### WHAT THE TASK REQUIRES:
Could you copy every line in the listing below that has the word "watering"?

### DATA PROVIDED:

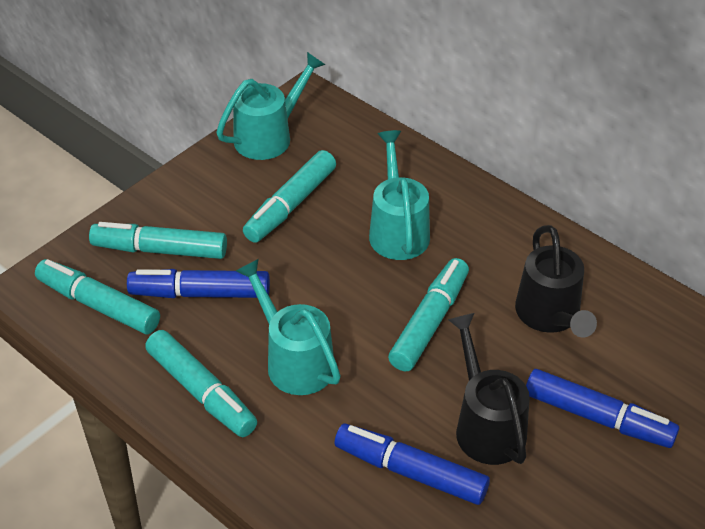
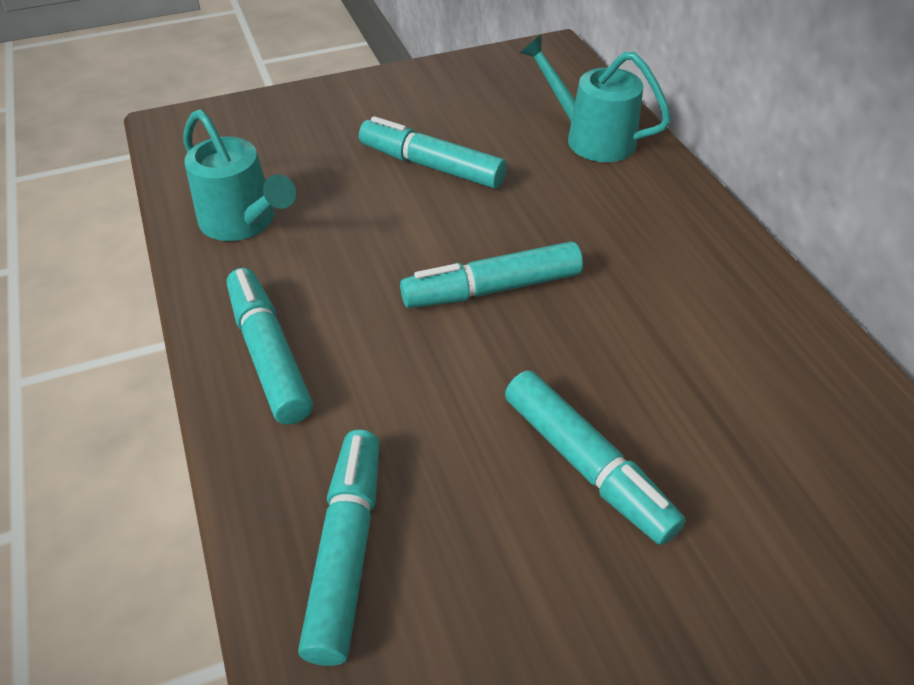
black watering can: 2 -> 0
blue marker: 3 -> 0
turquoise watering can: 3 -> 2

### RESPONSE:
black watering can: 2 -> 0
turquoise watering can: 3 -> 2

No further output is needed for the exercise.